▶ _Directions for this task_: As soon as the line containing "POT: 5k -> 100k" appears in the material below, start returning lines exactly, and end with the line containing "TEMP3: DS18B20 -> none".

▶ _Exercise materials_:
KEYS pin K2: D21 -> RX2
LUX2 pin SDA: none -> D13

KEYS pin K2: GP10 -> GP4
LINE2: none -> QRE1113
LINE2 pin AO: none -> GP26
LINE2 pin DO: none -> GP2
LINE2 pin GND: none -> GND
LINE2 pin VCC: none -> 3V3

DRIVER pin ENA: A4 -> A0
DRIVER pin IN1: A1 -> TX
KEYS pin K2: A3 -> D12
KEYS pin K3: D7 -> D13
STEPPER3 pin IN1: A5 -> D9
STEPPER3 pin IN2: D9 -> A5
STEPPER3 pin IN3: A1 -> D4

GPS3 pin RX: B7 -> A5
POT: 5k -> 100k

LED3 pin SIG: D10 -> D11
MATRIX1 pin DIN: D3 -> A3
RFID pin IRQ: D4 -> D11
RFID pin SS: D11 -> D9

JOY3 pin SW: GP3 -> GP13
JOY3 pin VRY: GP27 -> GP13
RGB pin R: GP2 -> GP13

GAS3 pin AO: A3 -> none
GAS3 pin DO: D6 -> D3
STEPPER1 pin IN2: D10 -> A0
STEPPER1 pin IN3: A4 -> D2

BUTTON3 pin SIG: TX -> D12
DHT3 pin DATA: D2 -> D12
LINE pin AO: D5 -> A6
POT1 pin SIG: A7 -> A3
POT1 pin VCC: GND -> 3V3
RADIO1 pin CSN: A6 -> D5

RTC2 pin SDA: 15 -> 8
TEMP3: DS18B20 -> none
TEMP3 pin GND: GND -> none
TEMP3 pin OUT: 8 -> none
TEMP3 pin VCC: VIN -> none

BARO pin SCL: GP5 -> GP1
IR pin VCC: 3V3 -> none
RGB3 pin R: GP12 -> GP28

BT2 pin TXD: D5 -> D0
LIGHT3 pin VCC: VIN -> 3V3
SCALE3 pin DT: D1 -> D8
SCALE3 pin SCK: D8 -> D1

▶ _Output below_:
POT: 5k -> 100k

LED3 pin SIG: D10 -> D11
MATRIX1 pin DIN: D3 -> A3
RFID pin IRQ: D4 -> D11
RFID pin SS: D11 -> D9

JOY3 pin SW: GP3 -> GP13
JOY3 pin VRY: GP27 -> GP13
RGB pin R: GP2 -> GP13

GAS3 pin AO: A3 -> none
GAS3 pin DO: D6 -> D3
STEPPER1 pin IN2: D10 -> A0
STEPPER1 pin IN3: A4 -> D2

BUTTON3 pin SIG: TX -> D12
DHT3 pin DATA: D2 -> D12
LINE pin AO: D5 -> A6
POT1 pin SIG: A7 -> A3
POT1 pin VCC: GND -> 3V3
RADIO1 pin CSN: A6 -> D5

RTC2 pin SDA: 15 -> 8
TEMP3: DS18B20 -> none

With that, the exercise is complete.